_WHAT IS EXPECTED_
Could you please output all of the data exactly, without the images?

_RECORDS SHOWN_
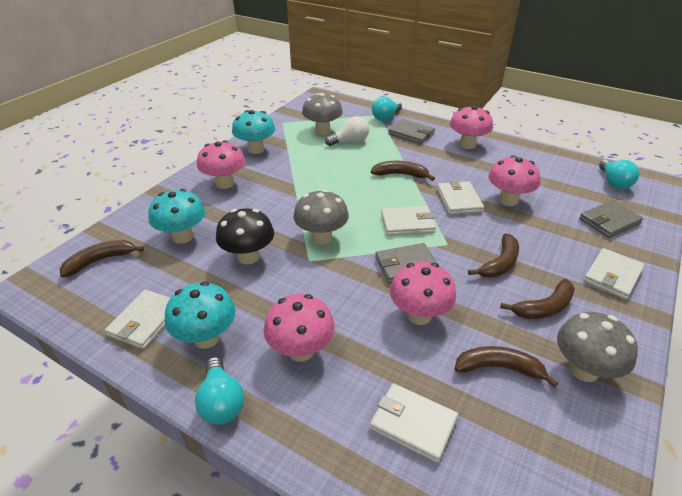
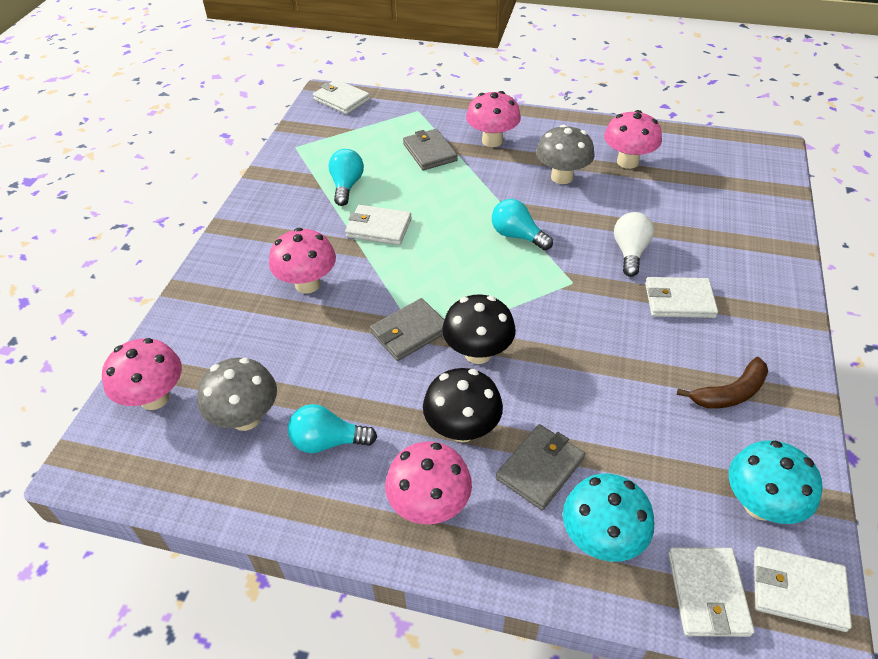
black mushroom: 1 -> 2
brown banana: 5 -> 1
grey mushroom: 3 -> 2
turquoise mushroom: 3 -> 2

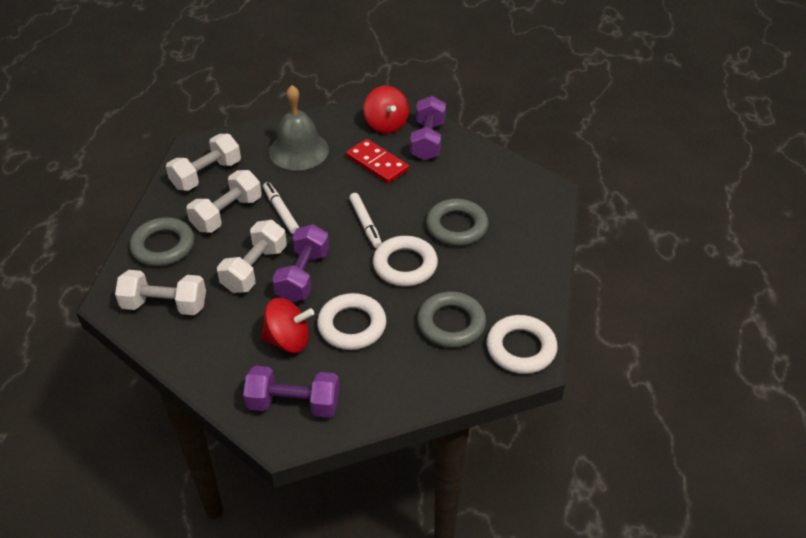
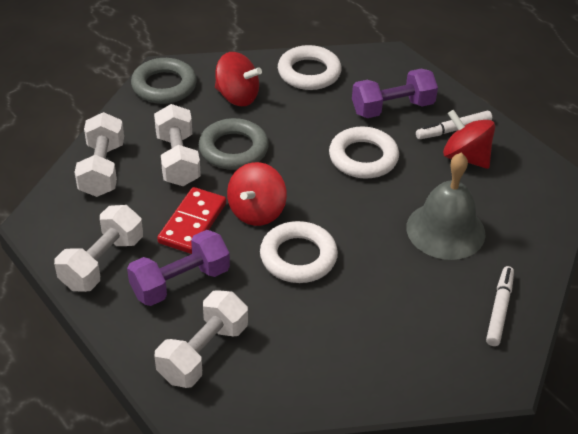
grey ring: 3 -> 2
purple dumbbell: 3 -> 2
red spinning top: 2 -> 3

_TASK RESULT_
black mushroom: 1 -> 2
brown banana: 5 -> 1
grey mushroom: 3 -> 2
turquoise mushroom: 3 -> 2

grey ring: 3 -> 2
purple dumbbell: 3 -> 2
red spinning top: 2 -> 3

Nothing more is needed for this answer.